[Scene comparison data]

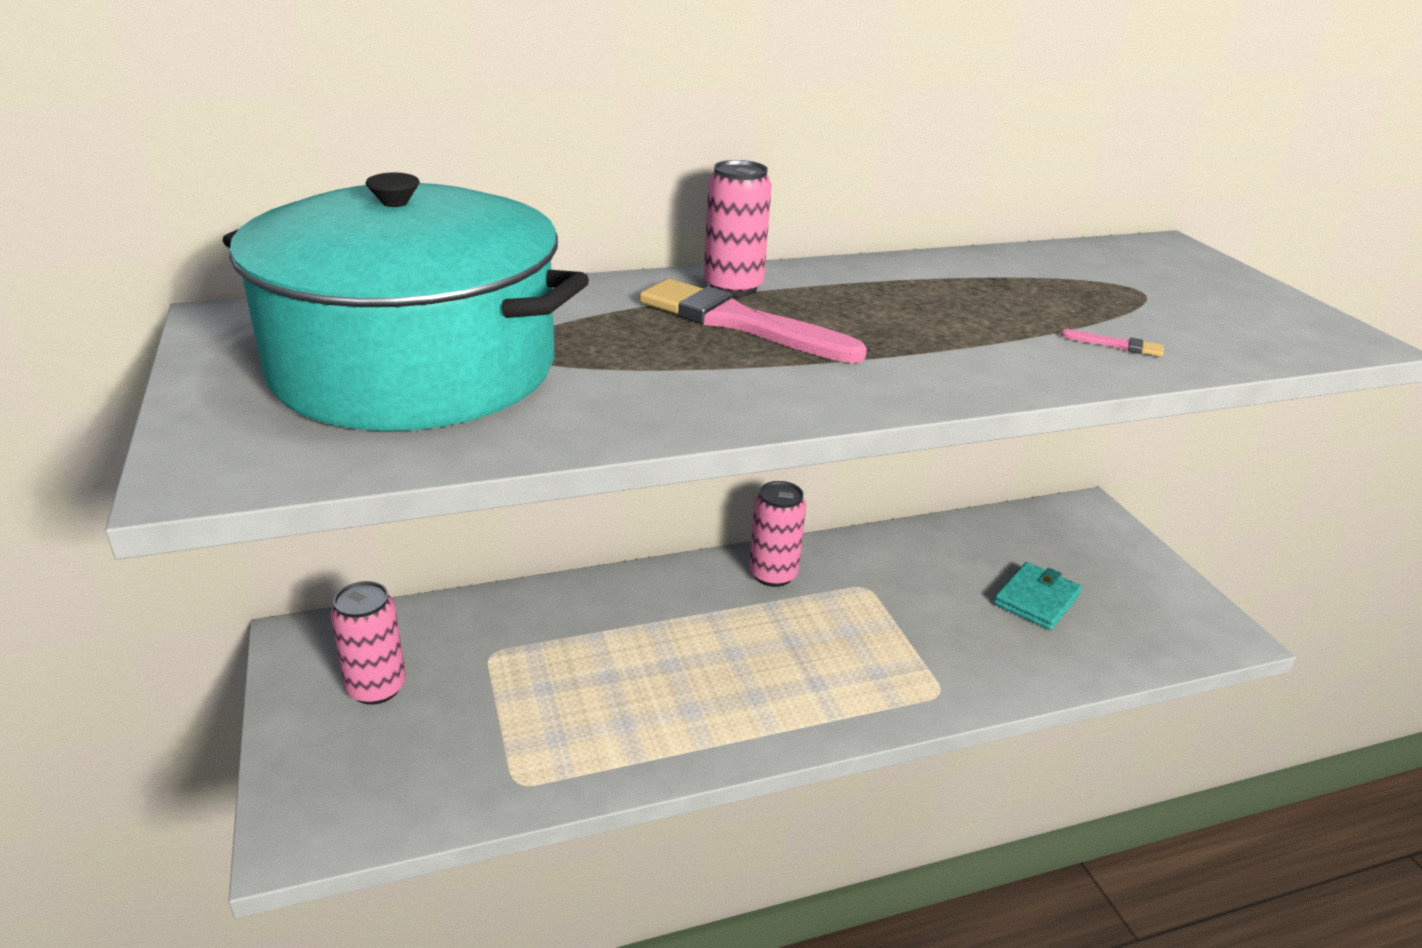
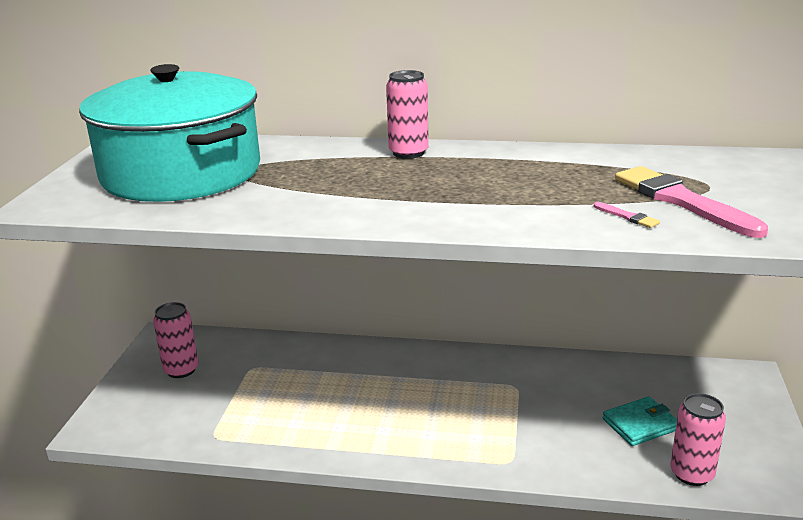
camera: 30 degrees right, 5 degrees down
(740, 323) = (384, 172): pink brush -> pink brush (681, 201)
(773, 574) = (457, 364): pink can -> pink can (692, 474)

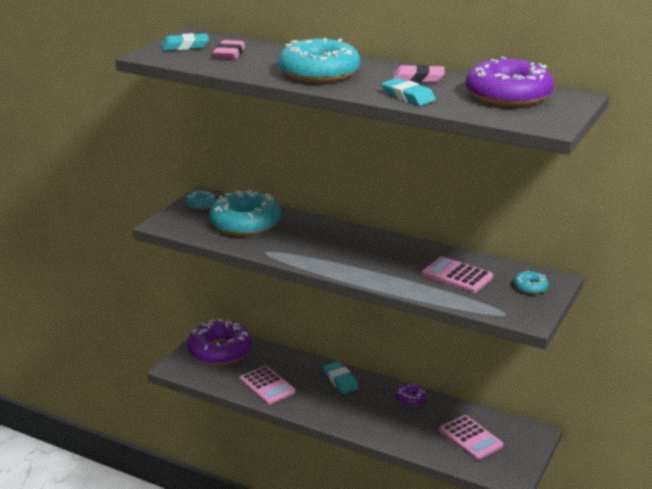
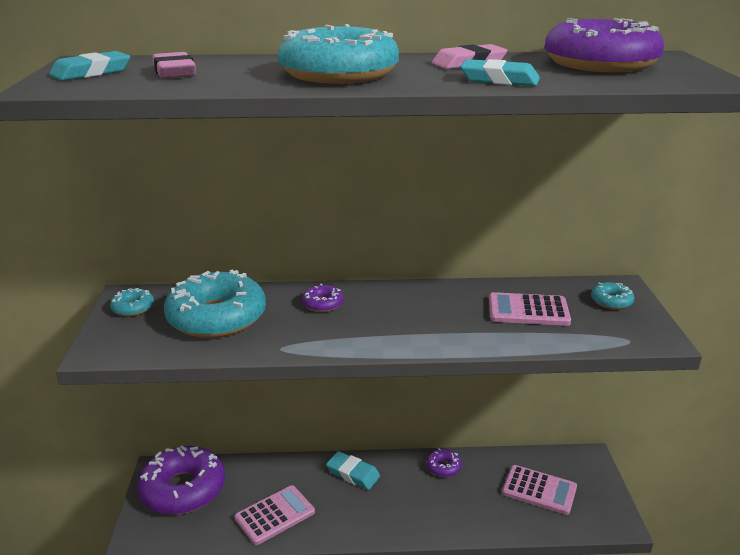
camera: 30 degrees left, 0 degrees up
(267, 386) = (275, 515): pink calculator -> pink calculator turned 60 degrees counterclockwise
(319, 233) = (322, 304): none -> purple donut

**ABOUT THIS TASK**
The required output is each record above, reproduced exactly, without its pictures.

**ANSWER SPACE**
camera: 30 degrees right, 5 degrees down
(740, 323) = (384, 172): pink brush -> pink brush (681, 201)
(773, 574) = (457, 364): pink can -> pink can (692, 474)

camera: 30 degrees left, 0 degrees up
(267, 386) = (275, 515): pink calculator -> pink calculator turned 60 degrees counterclockwise
(319, 233) = (322, 304): none -> purple donut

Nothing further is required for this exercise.